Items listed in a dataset
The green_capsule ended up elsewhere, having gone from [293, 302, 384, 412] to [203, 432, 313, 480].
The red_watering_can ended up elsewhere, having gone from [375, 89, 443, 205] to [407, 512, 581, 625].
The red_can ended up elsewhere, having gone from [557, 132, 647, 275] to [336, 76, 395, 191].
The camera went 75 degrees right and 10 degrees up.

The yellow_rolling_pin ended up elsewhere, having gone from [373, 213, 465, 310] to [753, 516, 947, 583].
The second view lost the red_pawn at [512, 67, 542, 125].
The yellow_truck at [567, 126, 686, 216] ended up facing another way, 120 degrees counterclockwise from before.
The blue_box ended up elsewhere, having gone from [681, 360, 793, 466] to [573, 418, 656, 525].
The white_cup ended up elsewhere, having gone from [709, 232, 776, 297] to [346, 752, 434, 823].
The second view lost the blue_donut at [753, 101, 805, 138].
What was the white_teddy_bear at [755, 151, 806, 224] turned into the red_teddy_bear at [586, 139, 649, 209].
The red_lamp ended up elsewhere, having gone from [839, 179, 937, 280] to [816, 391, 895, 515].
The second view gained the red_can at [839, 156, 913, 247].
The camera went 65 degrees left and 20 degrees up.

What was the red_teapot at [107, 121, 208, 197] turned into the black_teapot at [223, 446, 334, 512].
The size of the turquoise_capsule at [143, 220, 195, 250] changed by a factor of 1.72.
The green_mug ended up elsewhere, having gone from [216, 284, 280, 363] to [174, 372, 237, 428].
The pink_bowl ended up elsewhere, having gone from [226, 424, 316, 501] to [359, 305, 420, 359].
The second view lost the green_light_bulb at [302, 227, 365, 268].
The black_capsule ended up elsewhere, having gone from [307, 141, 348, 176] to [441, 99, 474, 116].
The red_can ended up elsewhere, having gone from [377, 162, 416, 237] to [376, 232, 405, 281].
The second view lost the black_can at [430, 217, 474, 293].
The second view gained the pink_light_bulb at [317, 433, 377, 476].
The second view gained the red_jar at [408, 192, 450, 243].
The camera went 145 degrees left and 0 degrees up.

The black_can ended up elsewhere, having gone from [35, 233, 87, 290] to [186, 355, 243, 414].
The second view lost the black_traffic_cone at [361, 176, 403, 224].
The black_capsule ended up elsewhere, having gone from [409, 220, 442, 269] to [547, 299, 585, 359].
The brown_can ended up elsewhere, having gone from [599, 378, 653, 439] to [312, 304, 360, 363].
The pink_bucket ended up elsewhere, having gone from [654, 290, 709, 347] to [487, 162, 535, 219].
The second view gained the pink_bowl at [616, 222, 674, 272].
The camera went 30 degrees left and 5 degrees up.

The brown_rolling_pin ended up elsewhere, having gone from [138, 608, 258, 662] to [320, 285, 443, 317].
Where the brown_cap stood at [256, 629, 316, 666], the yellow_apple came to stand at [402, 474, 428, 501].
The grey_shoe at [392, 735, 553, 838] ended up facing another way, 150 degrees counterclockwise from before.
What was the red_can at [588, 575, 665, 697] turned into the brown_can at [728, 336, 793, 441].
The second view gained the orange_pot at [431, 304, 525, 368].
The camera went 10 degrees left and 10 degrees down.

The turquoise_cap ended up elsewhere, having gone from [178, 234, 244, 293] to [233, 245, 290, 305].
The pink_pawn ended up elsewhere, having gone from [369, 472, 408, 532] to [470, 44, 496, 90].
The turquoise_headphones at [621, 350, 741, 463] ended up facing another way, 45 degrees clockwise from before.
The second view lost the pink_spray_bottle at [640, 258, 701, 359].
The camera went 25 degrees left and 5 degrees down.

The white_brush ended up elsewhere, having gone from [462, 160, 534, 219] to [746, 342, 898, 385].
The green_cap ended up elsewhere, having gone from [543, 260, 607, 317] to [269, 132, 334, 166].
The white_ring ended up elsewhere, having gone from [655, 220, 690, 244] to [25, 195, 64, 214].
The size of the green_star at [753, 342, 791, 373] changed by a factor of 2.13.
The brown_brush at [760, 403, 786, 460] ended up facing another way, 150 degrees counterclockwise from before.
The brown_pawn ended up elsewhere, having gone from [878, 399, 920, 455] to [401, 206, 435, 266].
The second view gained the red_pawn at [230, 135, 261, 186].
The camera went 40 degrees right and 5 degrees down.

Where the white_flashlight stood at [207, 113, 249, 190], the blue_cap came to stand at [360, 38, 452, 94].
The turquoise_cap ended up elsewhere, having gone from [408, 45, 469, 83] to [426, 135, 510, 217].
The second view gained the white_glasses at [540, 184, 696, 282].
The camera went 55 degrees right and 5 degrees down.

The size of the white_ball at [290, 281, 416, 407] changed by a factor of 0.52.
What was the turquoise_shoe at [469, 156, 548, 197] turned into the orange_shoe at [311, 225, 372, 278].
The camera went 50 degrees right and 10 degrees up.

**Work to be completed**: Look through the entries above and copy each line that has "size" in it.

**Exercise output**:
The size of the turquoise_capsule at [143, 220, 195, 250] changed by a factor of 1.72.
The size of the green_star at [753, 342, 791, 373] changed by a factor of 2.13.
The size of the white_ball at [290, 281, 416, 407] changed by a factor of 0.52.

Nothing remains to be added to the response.